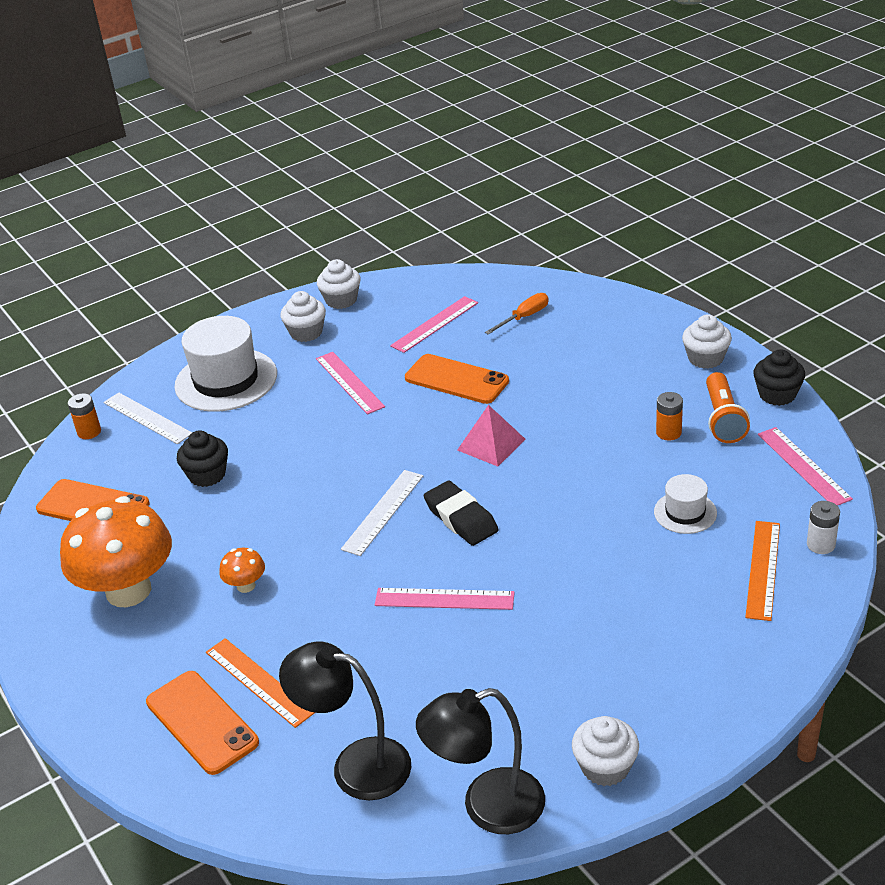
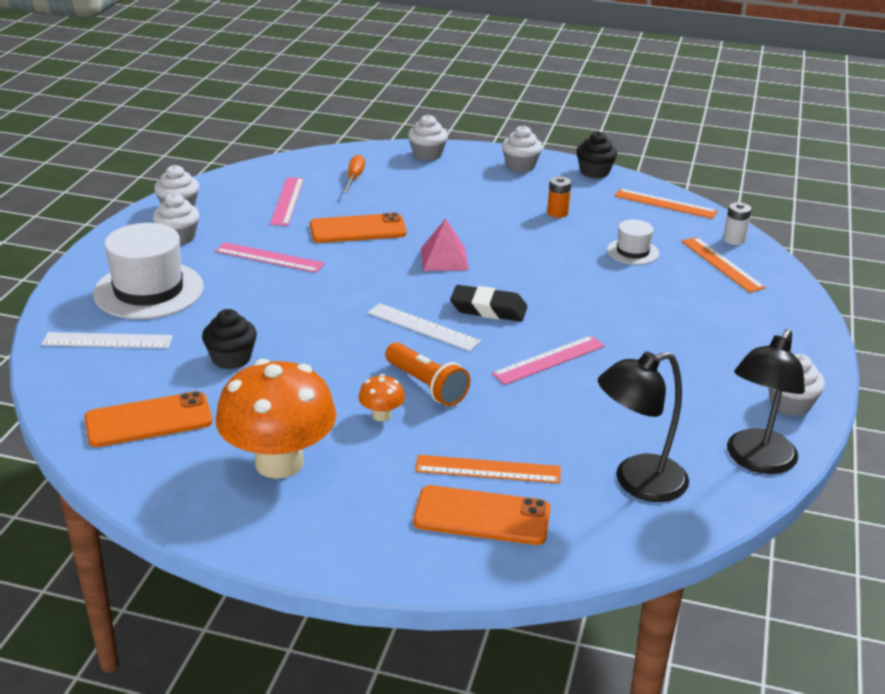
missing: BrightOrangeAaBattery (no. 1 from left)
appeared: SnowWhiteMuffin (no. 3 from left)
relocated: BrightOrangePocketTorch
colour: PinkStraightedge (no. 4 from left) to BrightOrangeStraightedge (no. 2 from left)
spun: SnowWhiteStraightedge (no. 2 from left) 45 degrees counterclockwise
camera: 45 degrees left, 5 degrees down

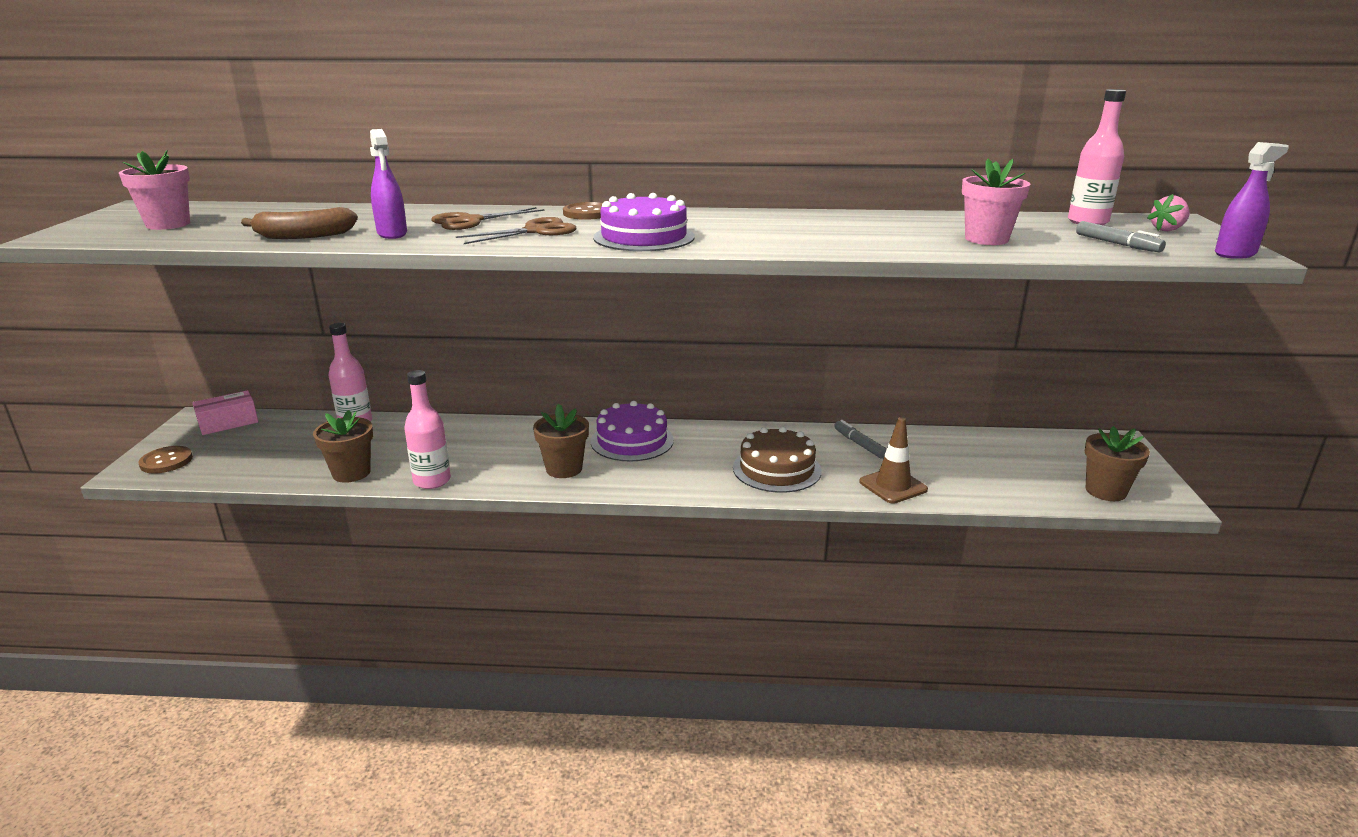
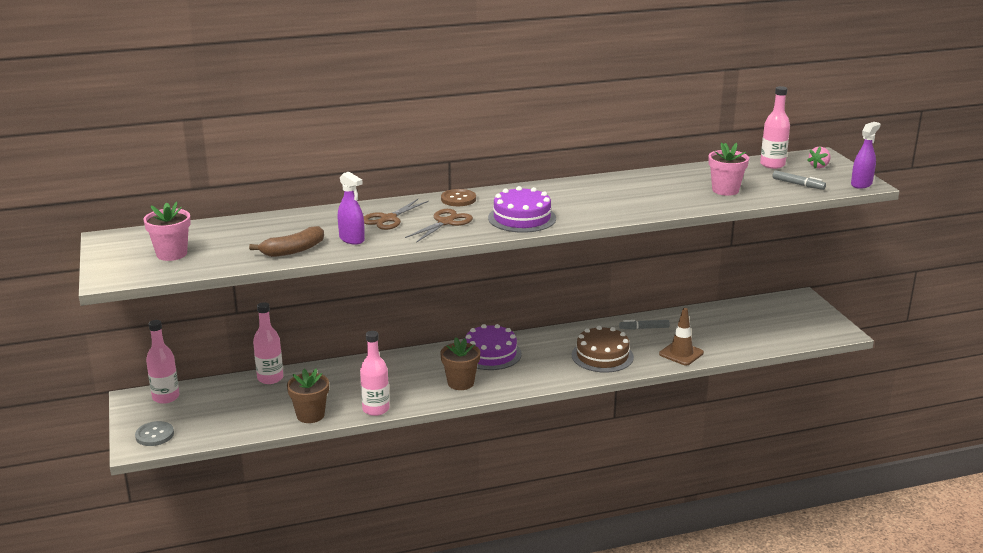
missing: RussetFlowerPot (no. 3 from left)
exchanged: PinkBox to PinkBottle (no. 1 from left)
colour: RussetSewingButton (no. 1 from left) to AshGreySewingButton
spun: AshGreyMarkerPen (no. 1 from left) 45 degrees counterclockwise
camera: 20 degrees left, 0 degrees up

WHAT TO DO> Lines from the one that holds "relocated: BrightOrangePocketTorch" through the final line of the material are to be duplicated exactly; no pictures belong in the copy.

TASK ANSWER>
relocated: BrightOrangePocketTorch
colour: PinkStraightedge (no. 4 from left) to BrightOrangeStraightedge (no. 2 from left)
spun: SnowWhiteStraightedge (no. 2 from left) 45 degrees counterclockwise
camera: 45 degrees left, 5 degrees down

missing: RussetFlowerPot (no. 3 from left)
exchanged: PinkBox to PinkBottle (no. 1 from left)
colour: RussetSewingButton (no. 1 from left) to AshGreySewingButton
spun: AshGreyMarkerPen (no. 1 from left) 45 degrees counterclockwise
camera: 20 degrees left, 0 degrees up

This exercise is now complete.